DIRECTIONS: Would you repeat all the lines below, exactly as they stand?

--- START ---

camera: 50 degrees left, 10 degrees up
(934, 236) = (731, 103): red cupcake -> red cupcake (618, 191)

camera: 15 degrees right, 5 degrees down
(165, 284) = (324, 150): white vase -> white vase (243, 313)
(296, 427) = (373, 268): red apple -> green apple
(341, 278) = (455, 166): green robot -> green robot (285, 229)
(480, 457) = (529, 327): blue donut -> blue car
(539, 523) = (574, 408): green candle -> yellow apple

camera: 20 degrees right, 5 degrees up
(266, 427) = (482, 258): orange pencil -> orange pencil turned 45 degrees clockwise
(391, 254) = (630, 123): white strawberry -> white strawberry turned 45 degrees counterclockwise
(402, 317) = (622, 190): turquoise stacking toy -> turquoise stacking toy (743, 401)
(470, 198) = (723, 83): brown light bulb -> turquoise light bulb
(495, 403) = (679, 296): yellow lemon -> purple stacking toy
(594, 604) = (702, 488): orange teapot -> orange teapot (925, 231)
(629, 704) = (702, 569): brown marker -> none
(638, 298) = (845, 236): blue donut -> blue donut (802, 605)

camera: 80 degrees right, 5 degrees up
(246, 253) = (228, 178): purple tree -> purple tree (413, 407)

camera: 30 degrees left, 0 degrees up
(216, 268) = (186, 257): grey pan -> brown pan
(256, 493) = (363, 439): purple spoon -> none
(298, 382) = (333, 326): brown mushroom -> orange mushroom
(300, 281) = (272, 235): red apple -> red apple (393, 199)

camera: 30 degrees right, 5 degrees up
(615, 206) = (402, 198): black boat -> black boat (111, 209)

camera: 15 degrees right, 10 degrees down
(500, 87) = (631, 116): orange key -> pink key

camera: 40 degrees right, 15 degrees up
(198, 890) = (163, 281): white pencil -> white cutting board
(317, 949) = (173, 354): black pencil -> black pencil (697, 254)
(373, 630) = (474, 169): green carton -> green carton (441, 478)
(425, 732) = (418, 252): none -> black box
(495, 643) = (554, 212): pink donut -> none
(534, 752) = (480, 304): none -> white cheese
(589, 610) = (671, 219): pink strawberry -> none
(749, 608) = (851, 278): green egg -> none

--- END ---

PROBLEM SOLUTION:
camera: 50 degrees left, 10 degrees up
(934, 236) = (731, 103): red cupcake -> red cupcake (618, 191)

camera: 15 degrees right, 5 degrees down
(165, 284) = (324, 150): white vase -> white vase (243, 313)
(296, 427) = (373, 268): red apple -> green apple
(341, 278) = (455, 166): green robot -> green robot (285, 229)
(480, 457) = (529, 327): blue donut -> blue car
(539, 523) = (574, 408): green candle -> yellow apple

camera: 20 degrees right, 5 degrees up
(266, 427) = (482, 258): orange pencil -> orange pencil turned 45 degrees clockwise
(391, 254) = (630, 123): white strawberry -> white strawberry turned 45 degrees counterclockwise
(402, 317) = (622, 190): turquoise stacking toy -> turquoise stacking toy (743, 401)
(470, 198) = (723, 83): brown light bulb -> turquoise light bulb
(495, 403) = (679, 296): yellow lemon -> purple stacking toy
(594, 604) = (702, 488): orange teapot -> orange teapot (925, 231)
(629, 704) = (702, 569): brown marker -> none
(638, 298) = (845, 236): blue donut -> blue donut (802, 605)

camera: 80 degrees right, 5 degrees up
(246, 253) = (228, 178): purple tree -> purple tree (413, 407)

camera: 30 degrees left, 0 degrees up
(216, 268) = (186, 257): grey pan -> brown pan
(256, 493) = (363, 439): purple spoon -> none
(298, 382) = (333, 326): brown mushroom -> orange mushroom
(300, 281) = (272, 235): red apple -> red apple (393, 199)

camera: 30 degrees right, 5 degrees up
(615, 206) = (402, 198): black boat -> black boat (111, 209)

camera: 15 degrees right, 10 degrees down
(500, 87) = (631, 116): orange key -> pink key

camera: 40 degrees right, 15 degrees up
(198, 890) = (163, 281): white pencil -> white cutting board
(317, 949) = (173, 354): black pencil -> black pencil (697, 254)
(373, 630) = (474, 169): green carton -> green carton (441, 478)
(425, 732) = (418, 252): none -> black box
(495, 643) = (554, 212): pink donut -> none
(534, 752) = (480, 304): none -> white cheese
(589, 610) = (671, 219): pink strawberry -> none
(749, 608) = (851, 278): green egg -> none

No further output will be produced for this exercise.